*** Begin section ***

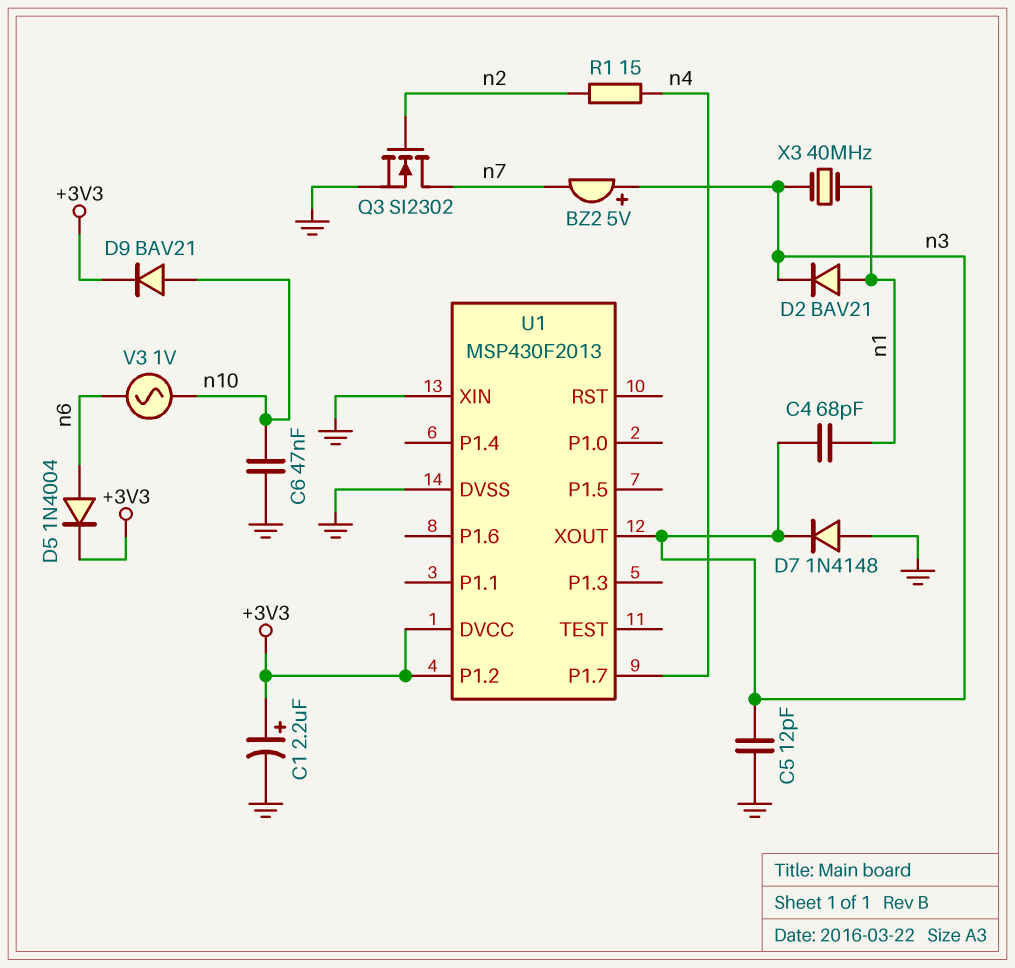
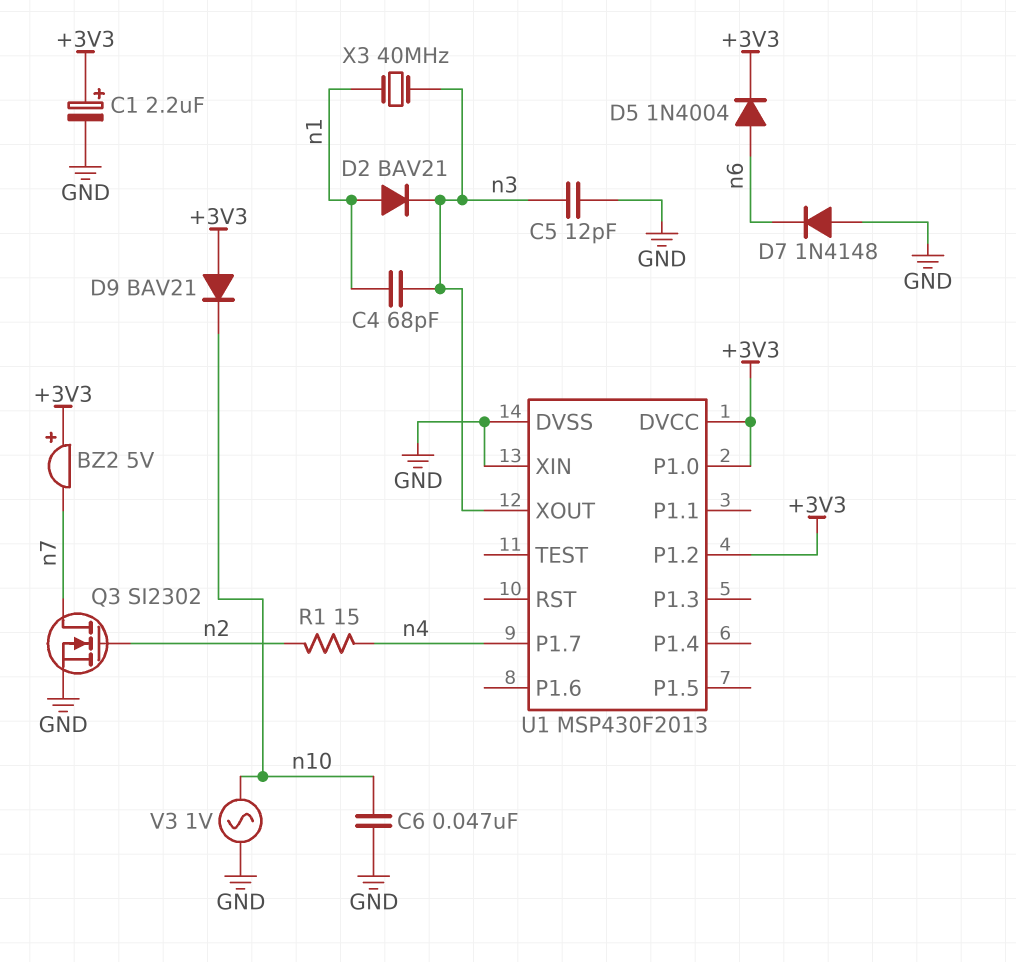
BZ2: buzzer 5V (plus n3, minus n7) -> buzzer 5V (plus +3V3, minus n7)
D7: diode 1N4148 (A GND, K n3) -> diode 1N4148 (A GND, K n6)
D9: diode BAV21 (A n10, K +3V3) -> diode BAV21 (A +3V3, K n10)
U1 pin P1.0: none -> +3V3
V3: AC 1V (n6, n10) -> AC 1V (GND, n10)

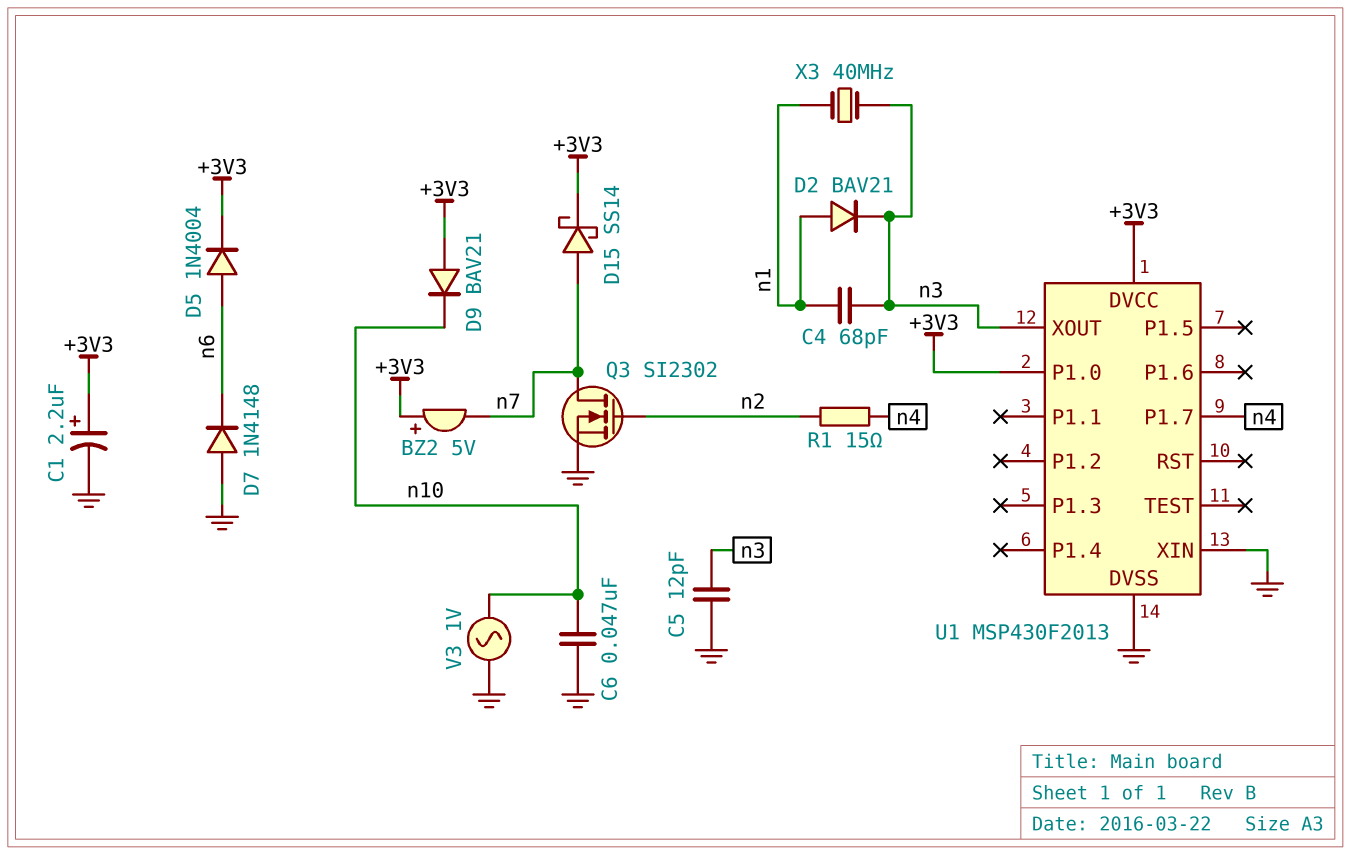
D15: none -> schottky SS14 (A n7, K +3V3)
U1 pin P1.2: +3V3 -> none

*** End section ***
*** Begin section ***

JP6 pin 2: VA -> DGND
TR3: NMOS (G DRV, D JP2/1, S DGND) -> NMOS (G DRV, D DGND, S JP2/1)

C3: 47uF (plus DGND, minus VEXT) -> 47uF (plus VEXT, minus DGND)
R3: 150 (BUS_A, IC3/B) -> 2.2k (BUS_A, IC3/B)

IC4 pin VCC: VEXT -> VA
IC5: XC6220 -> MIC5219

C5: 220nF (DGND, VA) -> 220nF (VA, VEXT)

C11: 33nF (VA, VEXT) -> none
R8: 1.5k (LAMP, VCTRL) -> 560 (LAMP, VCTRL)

*** End section ***
*** Begin section ***

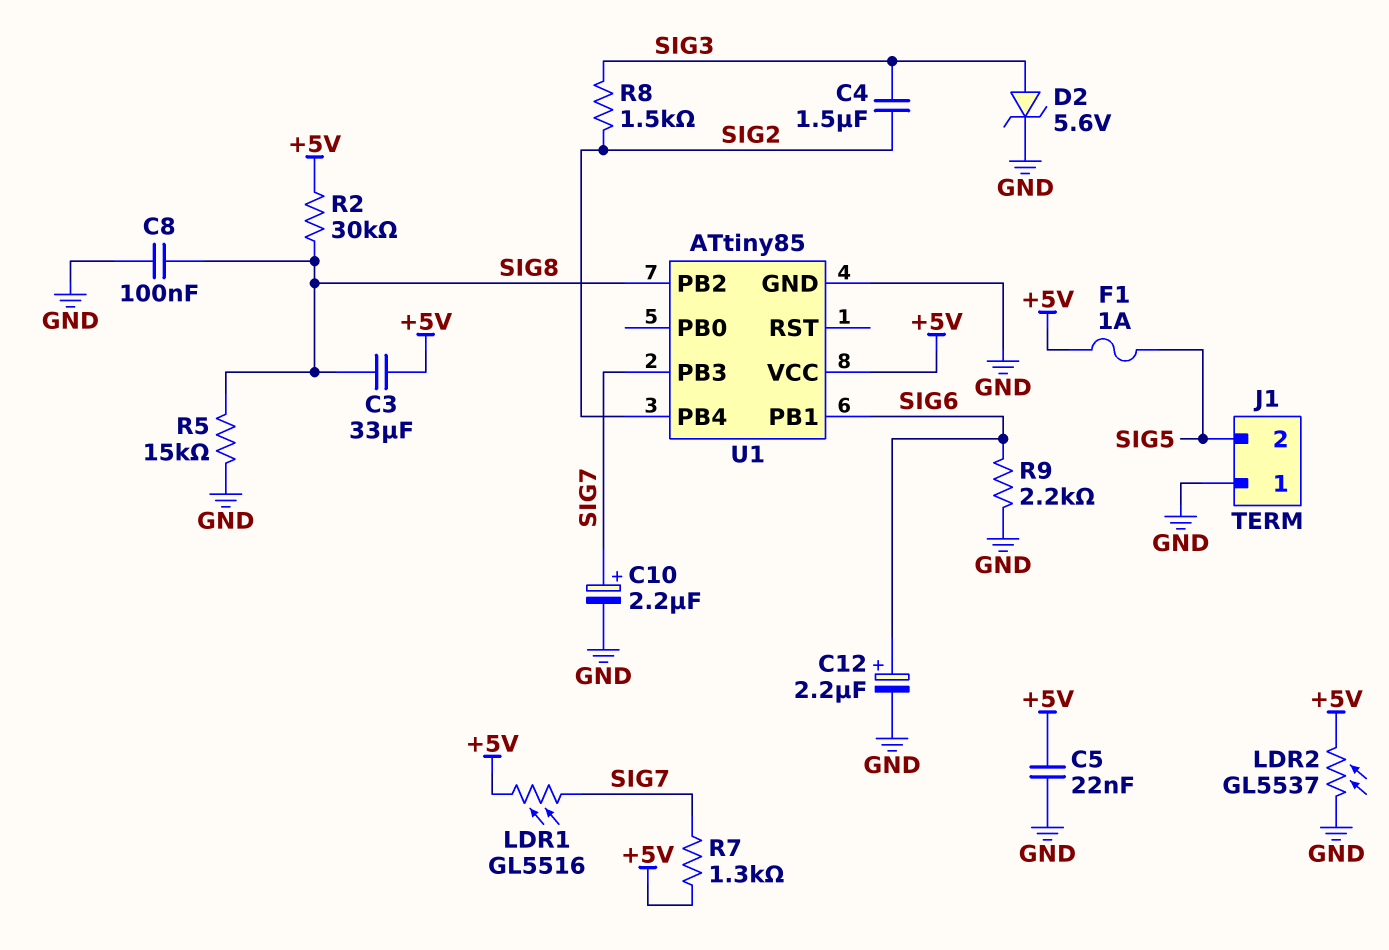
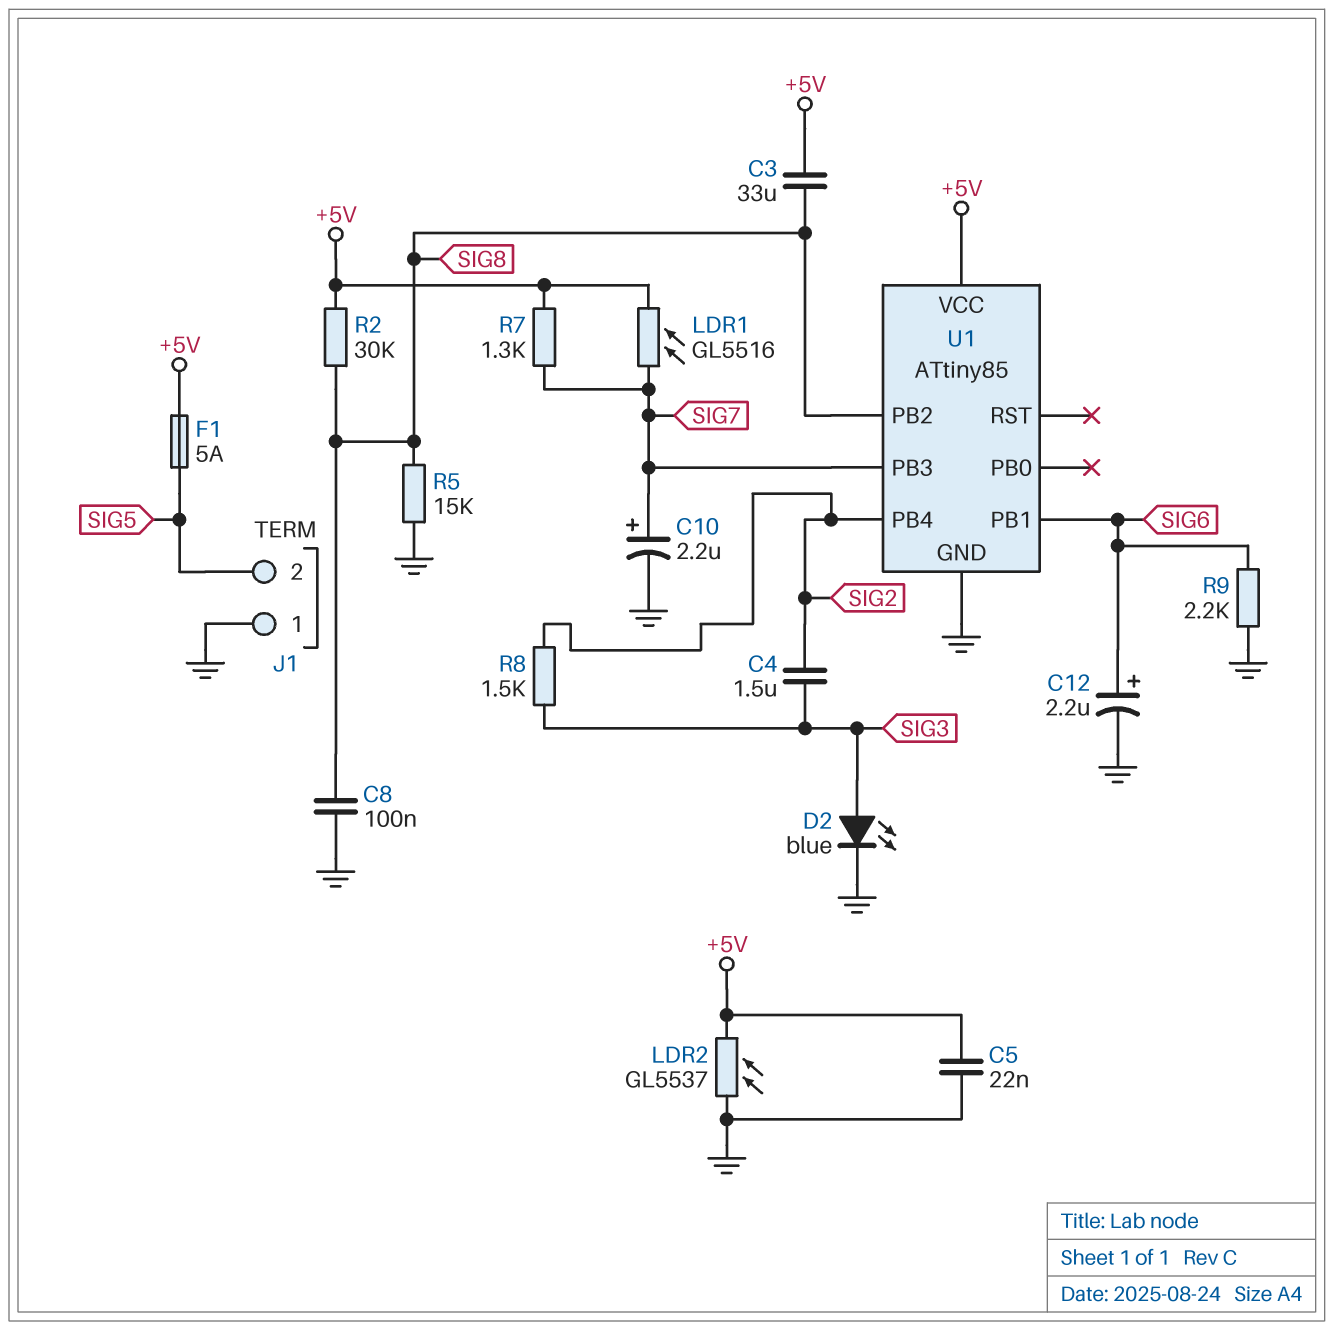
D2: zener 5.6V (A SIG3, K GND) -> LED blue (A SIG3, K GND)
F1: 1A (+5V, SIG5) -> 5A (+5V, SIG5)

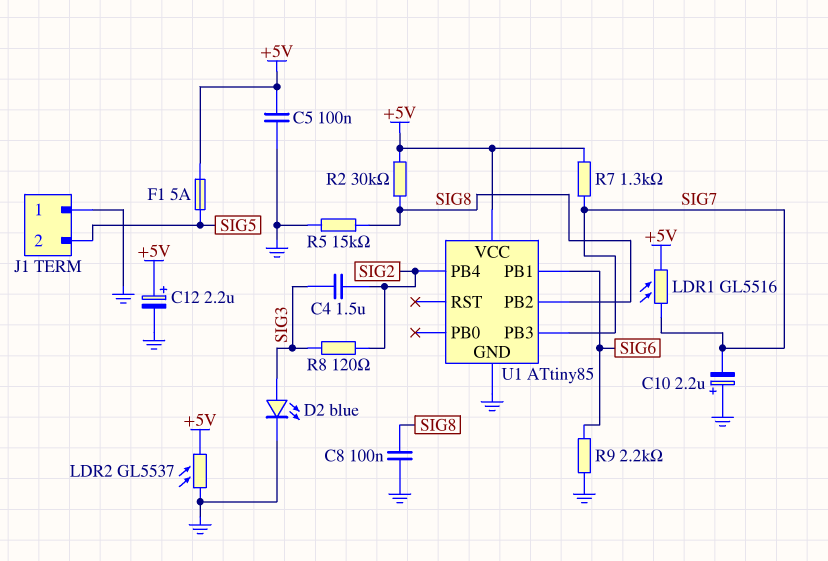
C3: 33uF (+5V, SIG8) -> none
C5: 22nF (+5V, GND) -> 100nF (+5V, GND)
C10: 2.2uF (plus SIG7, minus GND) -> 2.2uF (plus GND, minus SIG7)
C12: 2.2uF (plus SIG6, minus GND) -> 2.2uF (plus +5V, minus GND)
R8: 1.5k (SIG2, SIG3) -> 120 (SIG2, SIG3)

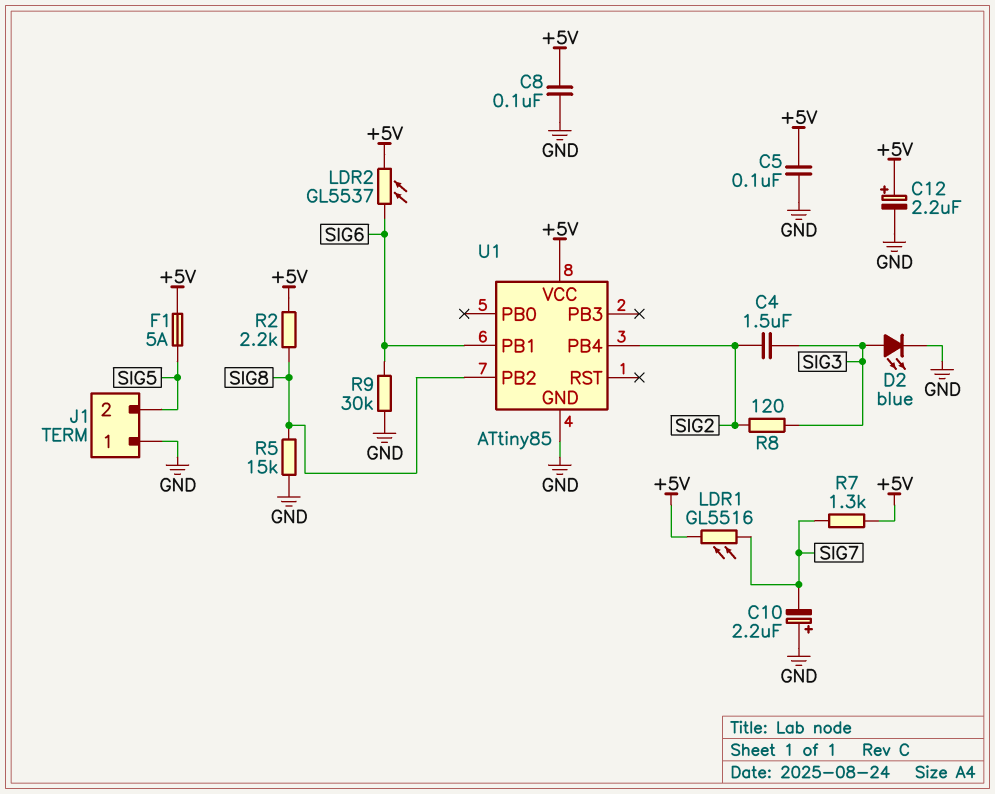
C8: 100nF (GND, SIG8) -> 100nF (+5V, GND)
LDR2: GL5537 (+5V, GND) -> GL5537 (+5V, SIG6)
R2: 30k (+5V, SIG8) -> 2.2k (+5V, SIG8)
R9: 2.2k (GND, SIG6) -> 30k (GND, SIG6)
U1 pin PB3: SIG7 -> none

*** End section ***

YOUR INSTRUCTIONS
Sift through the material above and copy the lines that contain the word "plus".

ANSWER BELOW
BZ2: buzzer 5V (plus n3, minus n7) -> buzzer 5V (plus +3V3, minus n7)
C3: 47uF (plus DGND, minus VEXT) -> 47uF (plus VEXT, minus DGND)
C10: 2.2uF (plus SIG7, minus GND) -> 2.2uF (plus GND, minus SIG7)
C12: 2.2uF (plus SIG6, minus GND) -> 2.2uF (plus +5V, minus GND)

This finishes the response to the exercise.